(ABOUT THIS TASK):
A faithful, word-for-word copy of the data below is required, without pictures.
┌─ GIVEN INFORMATION
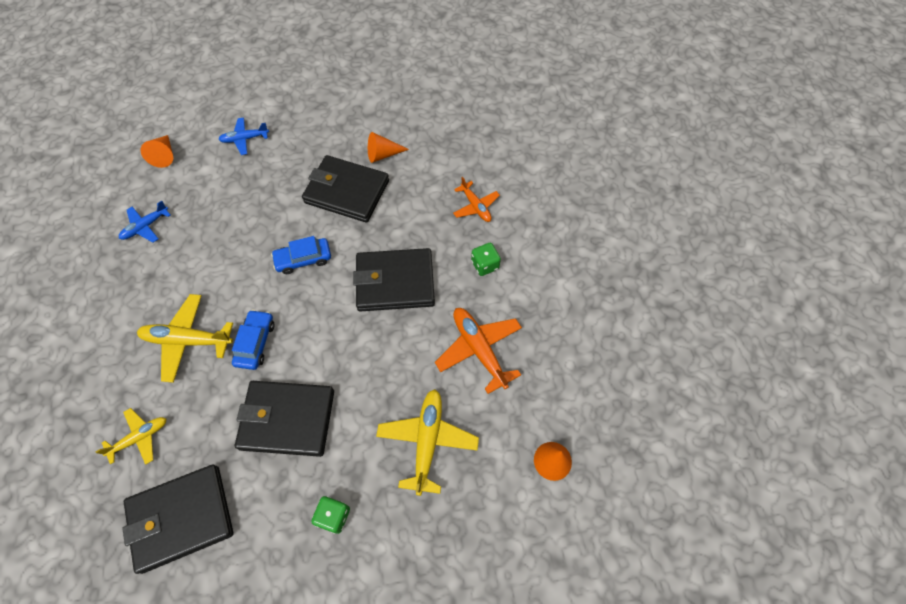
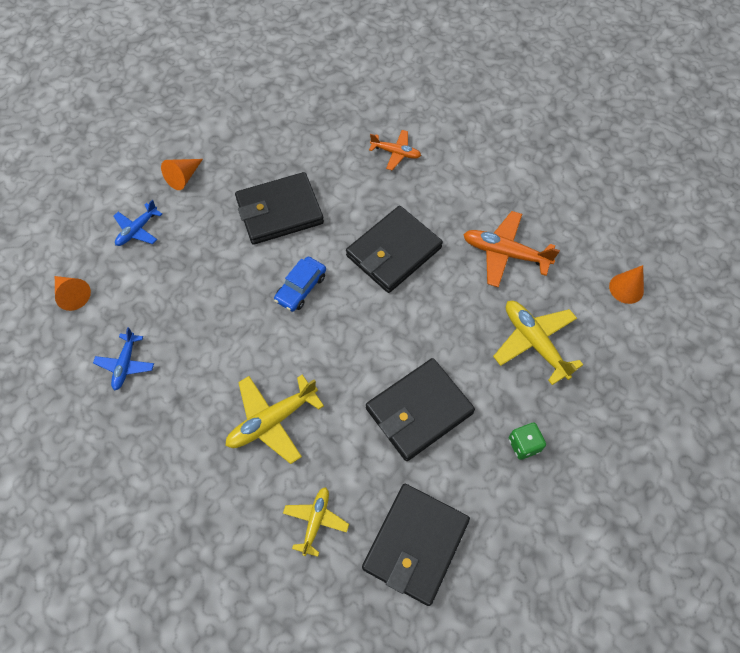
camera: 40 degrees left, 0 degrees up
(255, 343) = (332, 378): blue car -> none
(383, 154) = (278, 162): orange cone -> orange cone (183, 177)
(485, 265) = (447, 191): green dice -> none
└─
(ANSWER SECTION):
camera: 40 degrees left, 0 degrees up
(255, 343) = (332, 378): blue car -> none
(383, 154) = (278, 162): orange cone -> orange cone (183, 177)
(485, 265) = (447, 191): green dice -> none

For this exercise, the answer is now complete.